__DATASET CONTENT__
- - -

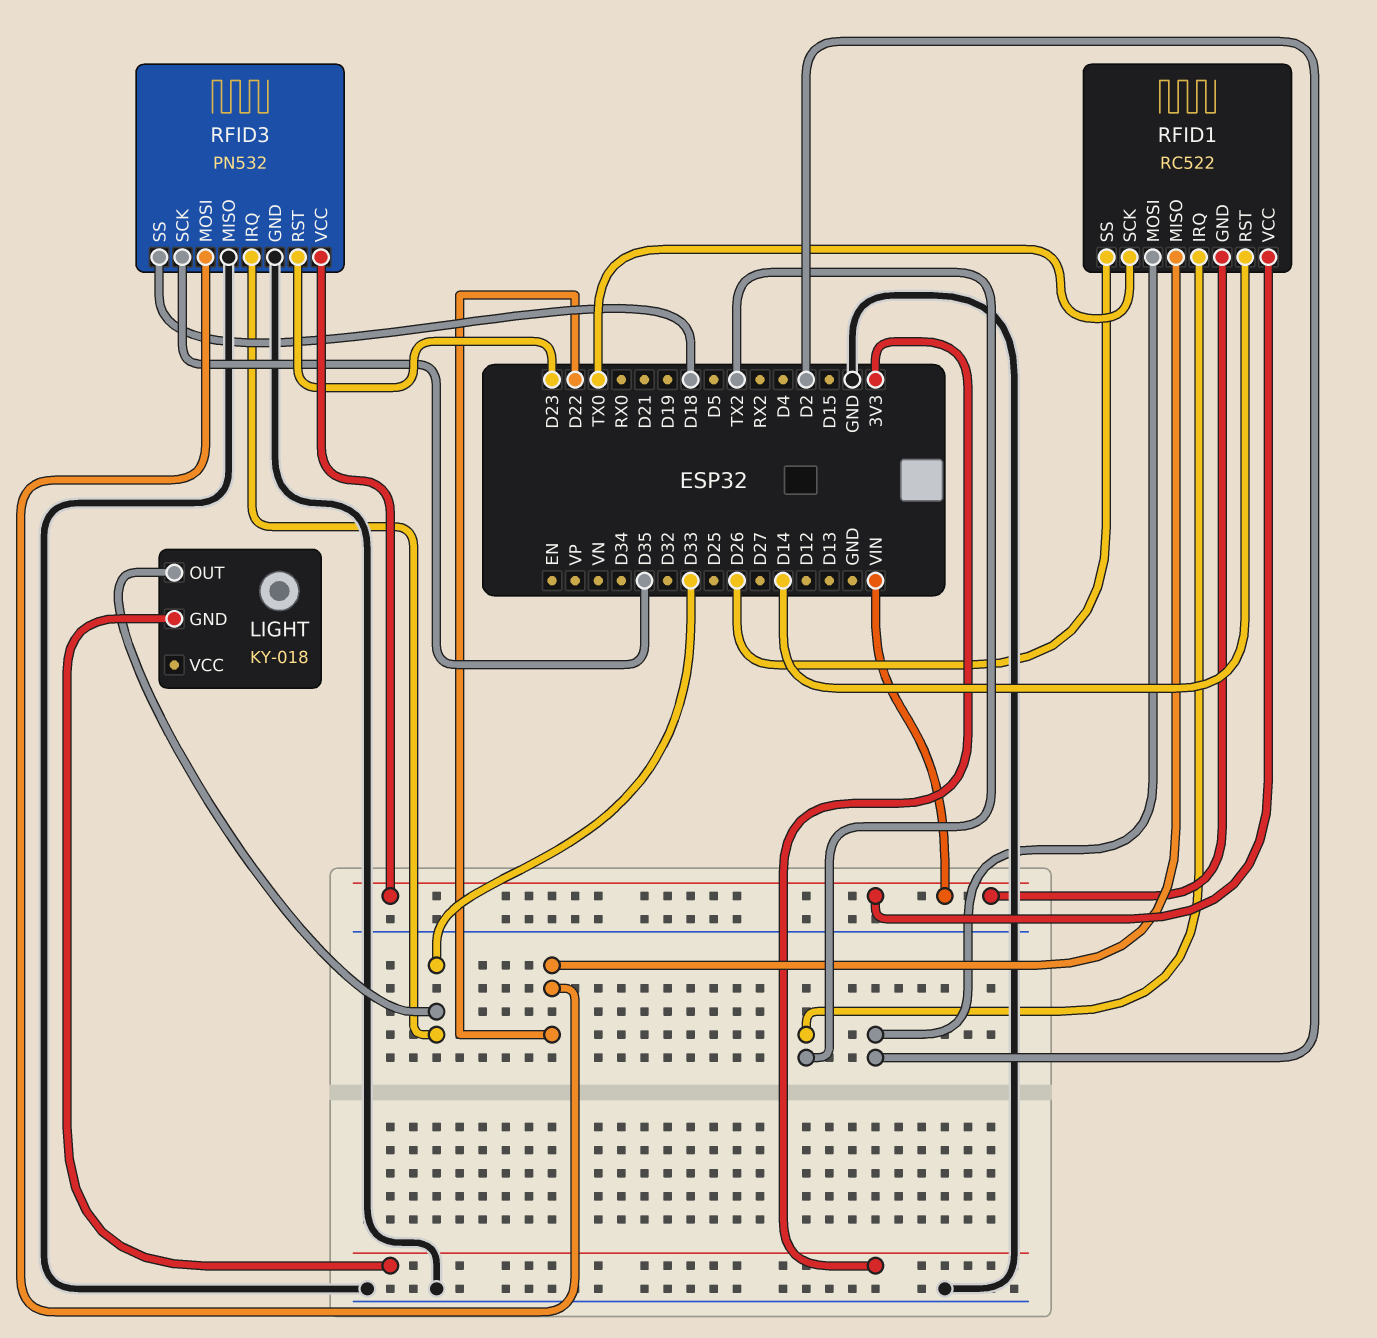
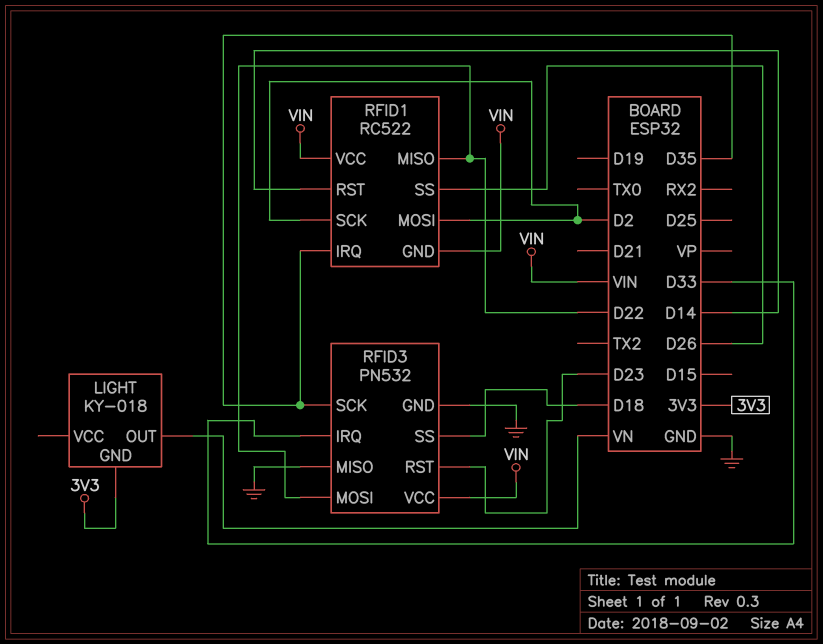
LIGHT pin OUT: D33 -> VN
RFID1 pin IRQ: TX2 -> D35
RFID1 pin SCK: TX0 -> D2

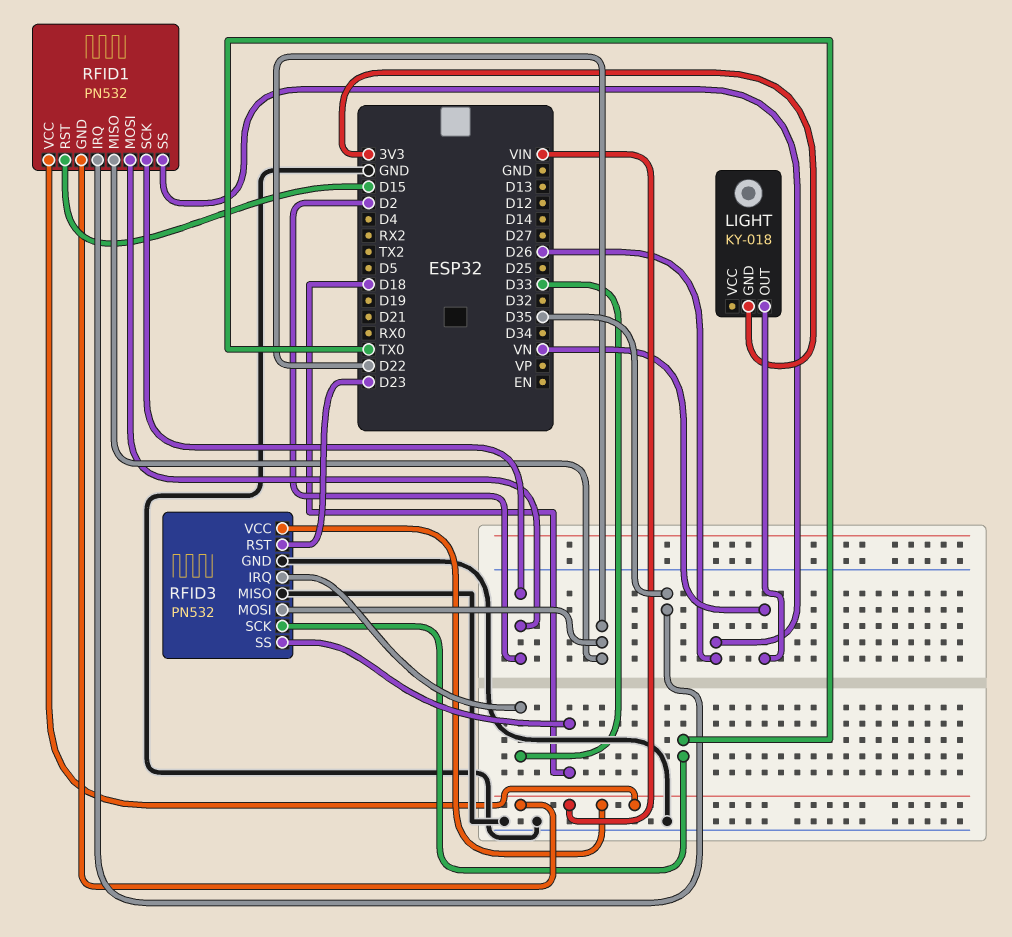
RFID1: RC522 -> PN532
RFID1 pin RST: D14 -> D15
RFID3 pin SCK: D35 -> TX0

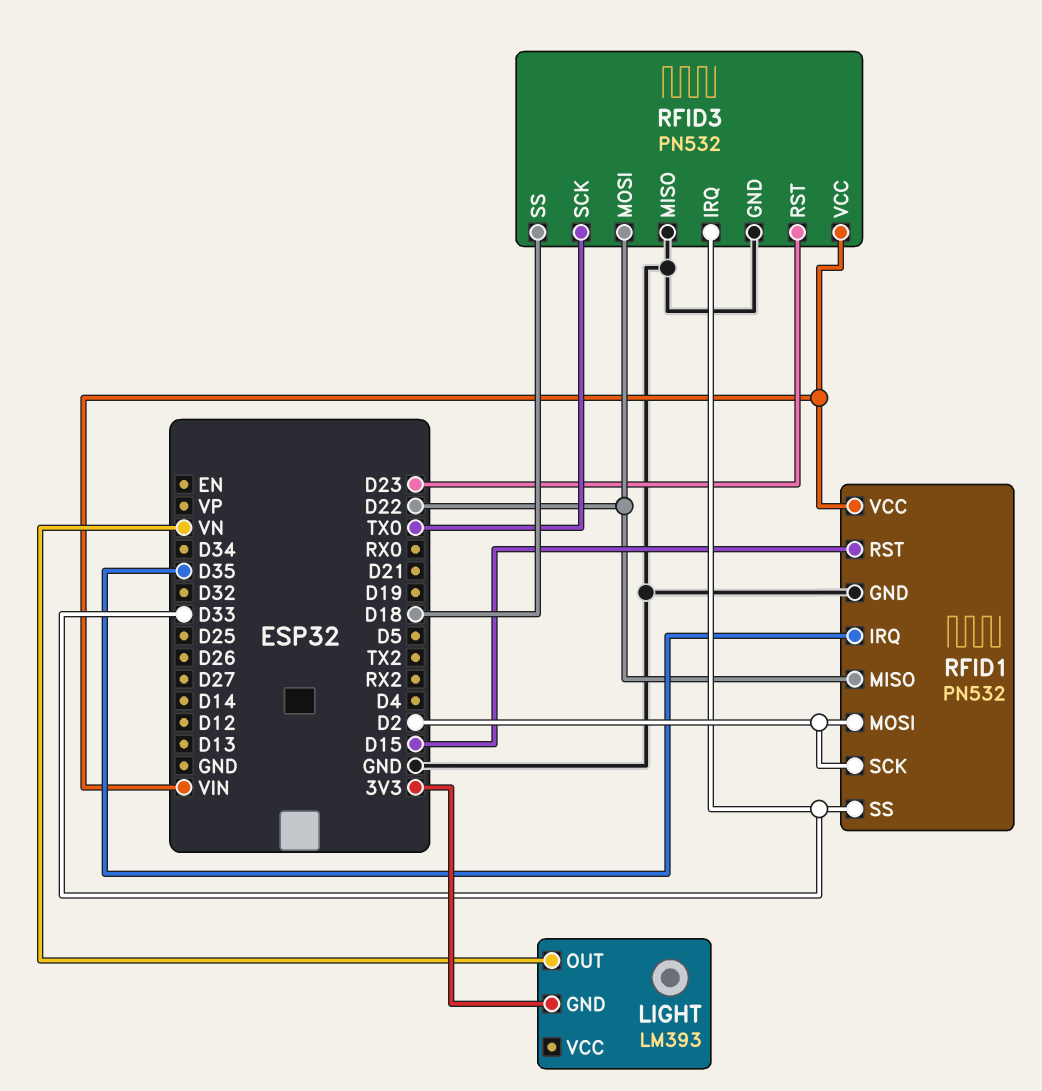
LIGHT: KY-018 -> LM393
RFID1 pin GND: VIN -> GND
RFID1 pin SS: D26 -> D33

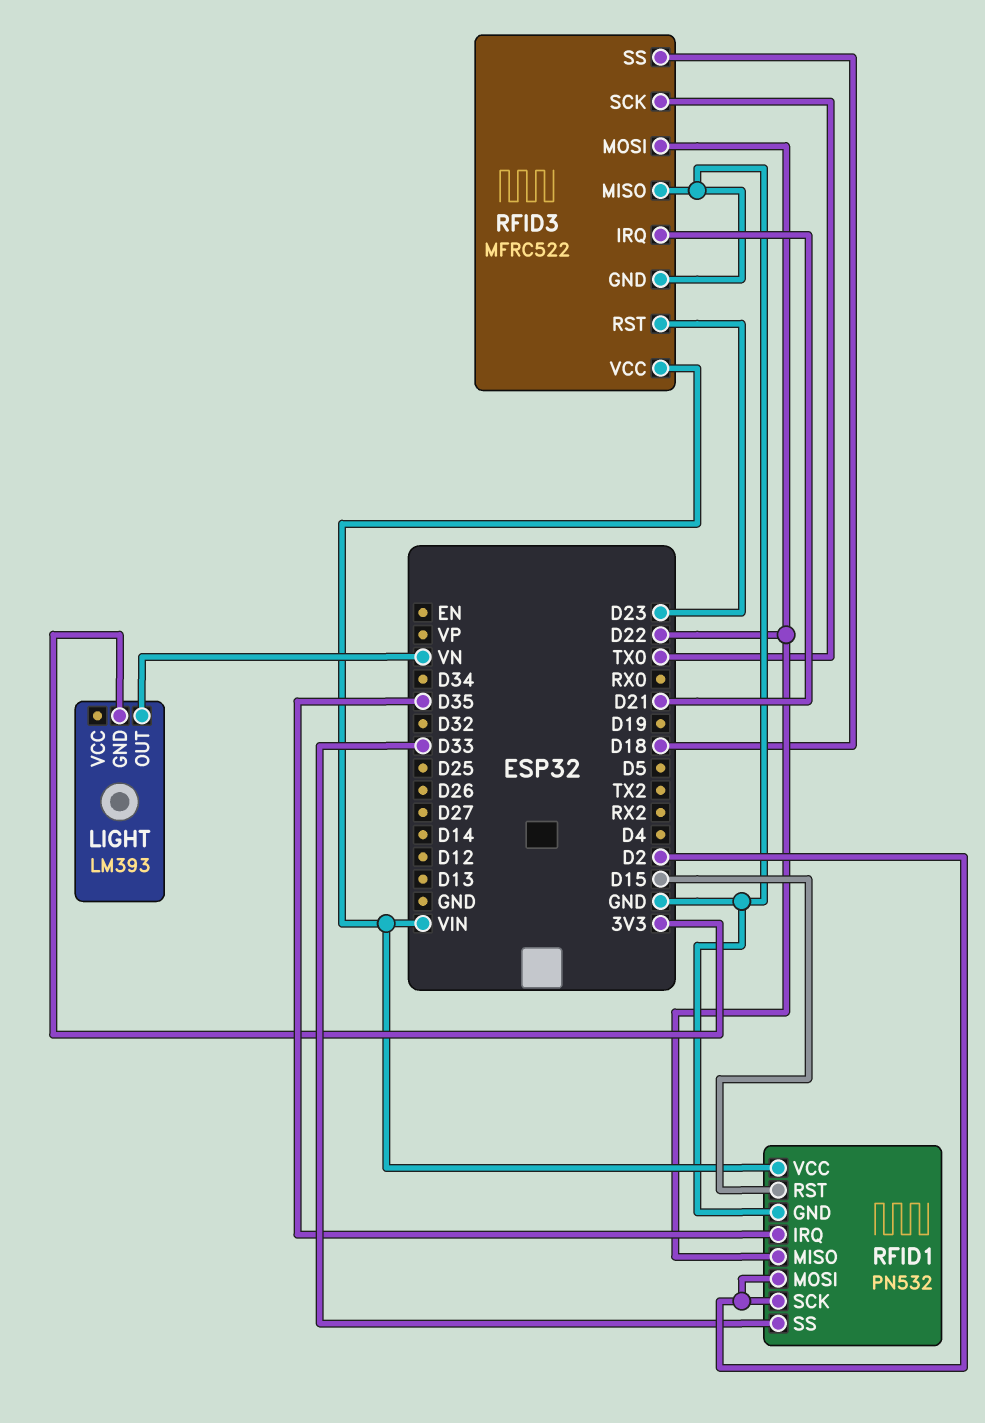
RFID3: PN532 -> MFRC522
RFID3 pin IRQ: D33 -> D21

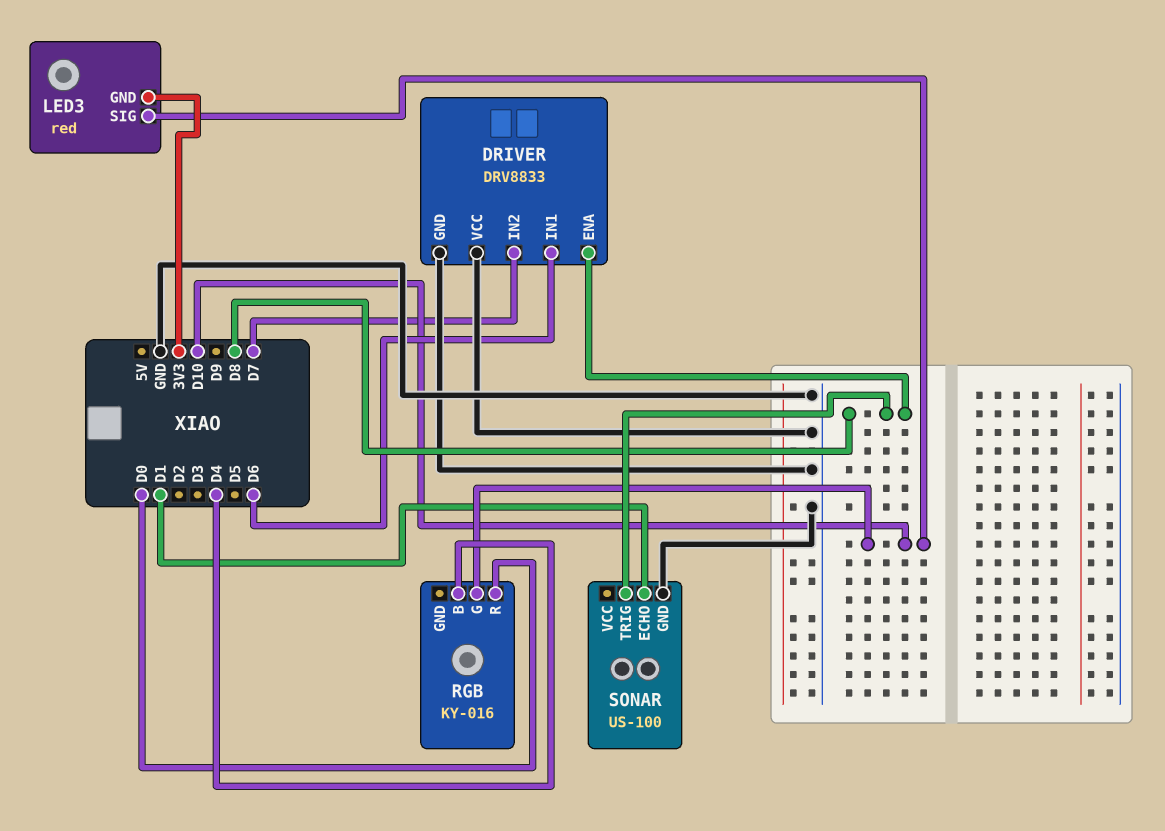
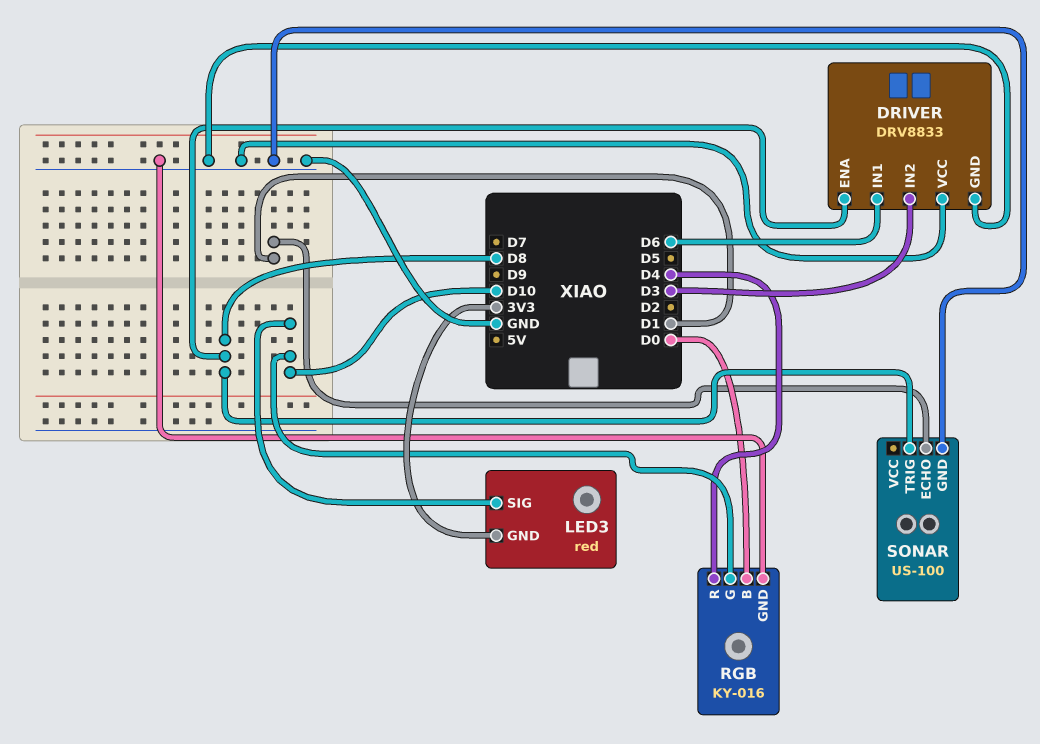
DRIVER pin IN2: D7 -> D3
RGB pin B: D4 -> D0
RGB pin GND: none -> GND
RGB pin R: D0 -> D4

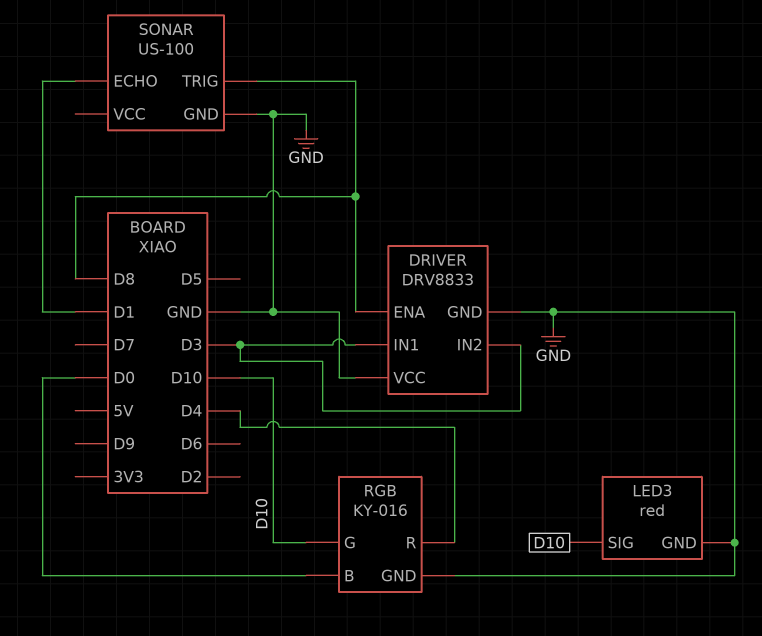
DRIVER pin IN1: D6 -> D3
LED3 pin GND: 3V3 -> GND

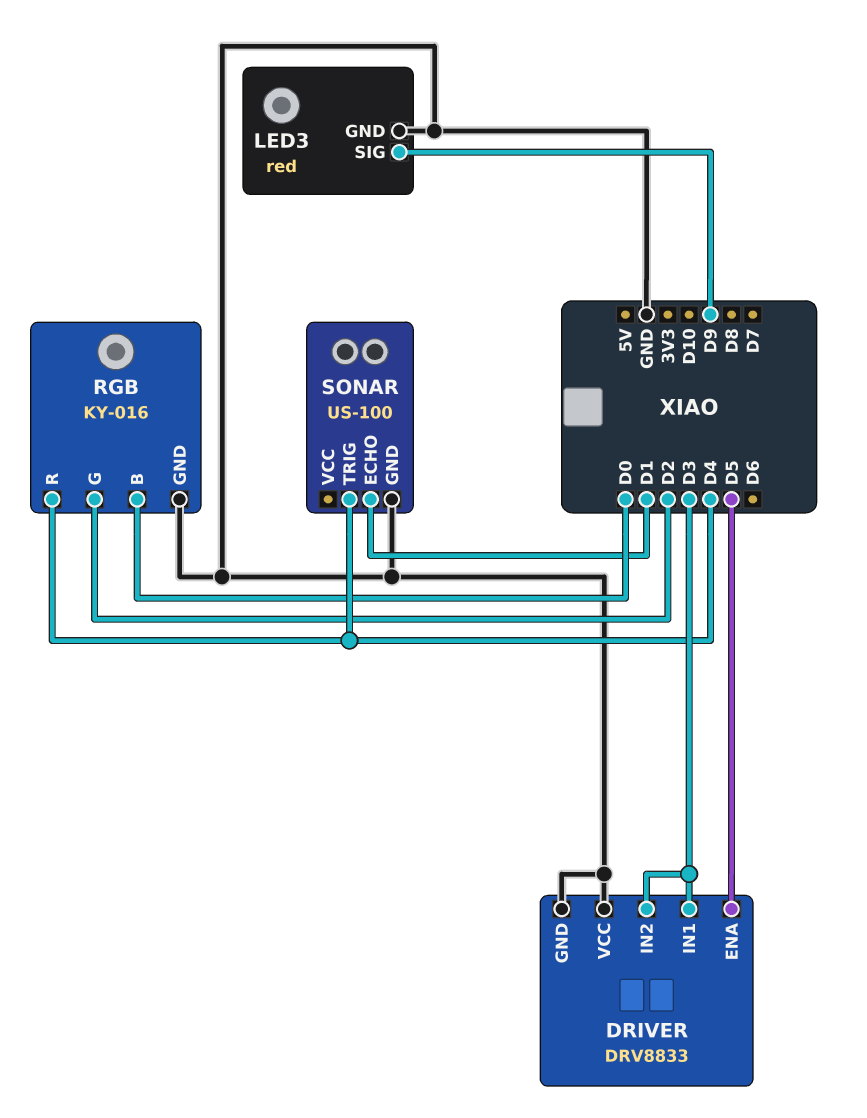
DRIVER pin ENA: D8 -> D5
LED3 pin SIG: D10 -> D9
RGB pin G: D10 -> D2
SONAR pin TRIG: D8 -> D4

- - -

__TASK TO COMPLETE__
Every line above that holds the string "DRIVER" counts once. State how many such lines there are, as a number alone.

__EXERCISE RESPONSE__
3